Excerpted records
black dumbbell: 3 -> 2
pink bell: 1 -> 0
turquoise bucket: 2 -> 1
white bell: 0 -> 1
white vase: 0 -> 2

Exercise details
Set down the whole listing once more, exactly as it appears.

Solution to this problem
black dumbbell: 3 -> 2
pink bell: 1 -> 0
turquoise bucket: 2 -> 1
white bell: 0 -> 1
white vase: 0 -> 2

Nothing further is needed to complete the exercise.